▸ **INSTRUCTIONS FOR THE TASK**: Which lines of the entries below run from the one holding "gray square: (156, 176)" to the one holding "pink trapezoid: (764, 712)", inclusive? Set down exactly those lines and no others.

▸ **SUPPLIED ENTRIES**:
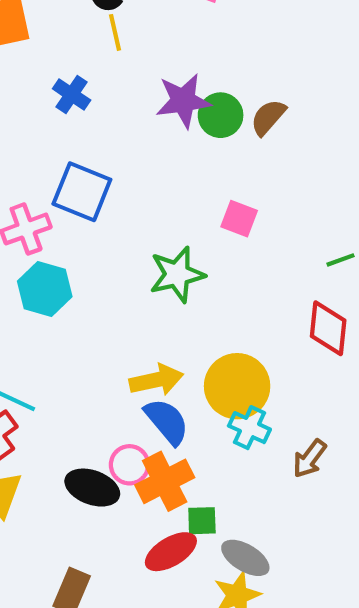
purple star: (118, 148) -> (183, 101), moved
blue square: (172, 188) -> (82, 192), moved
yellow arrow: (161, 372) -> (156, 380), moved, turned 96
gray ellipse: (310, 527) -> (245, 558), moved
--
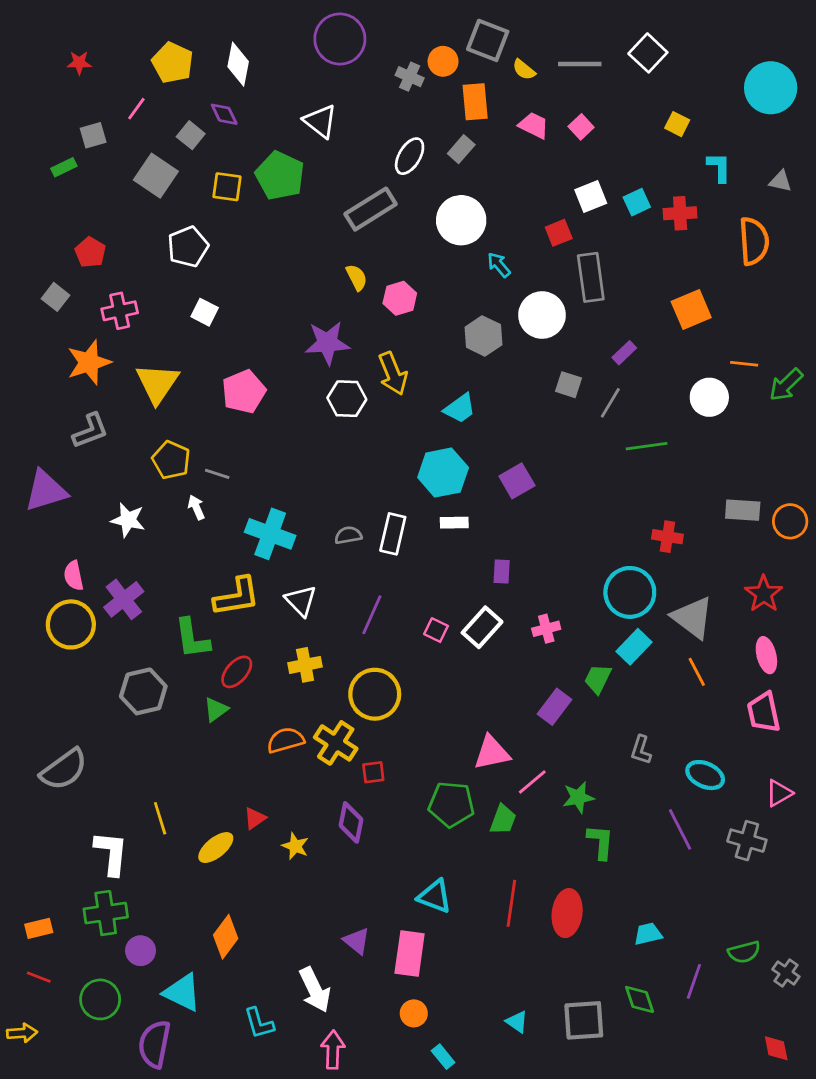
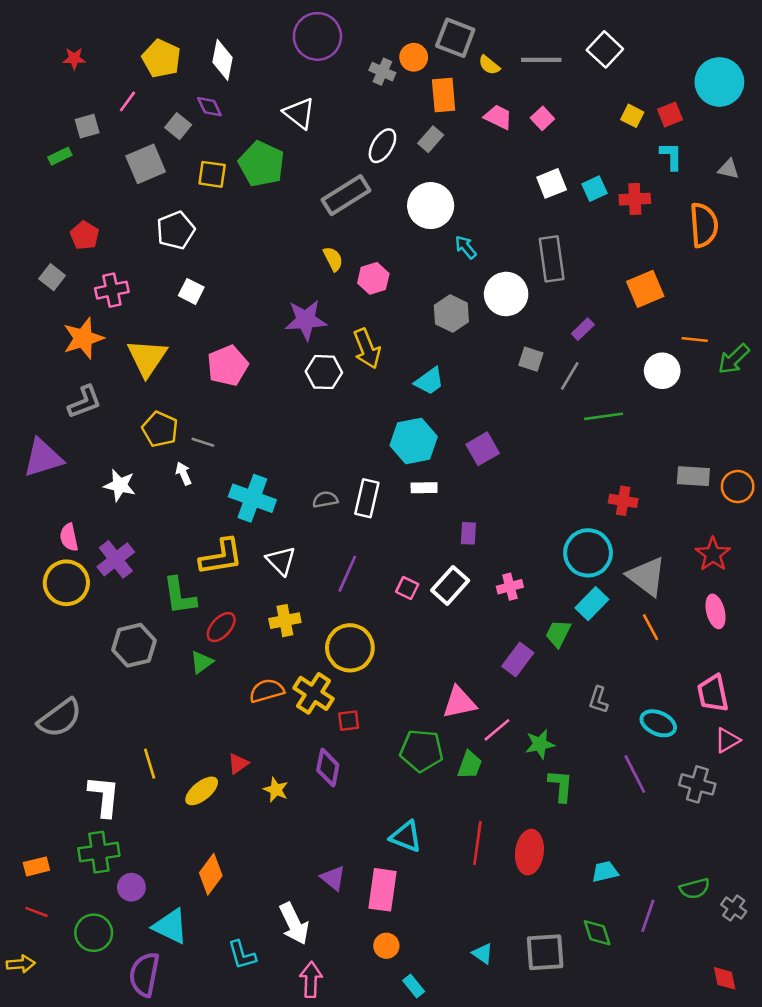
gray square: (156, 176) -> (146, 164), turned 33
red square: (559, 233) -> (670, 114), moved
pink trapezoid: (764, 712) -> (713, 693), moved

▸ **RESPONSE BELOW**:
gray square: (156, 176) -> (146, 164), turned 33
red square: (559, 233) -> (670, 114), moved
pink trapezoid: (764, 712) -> (713, 693), moved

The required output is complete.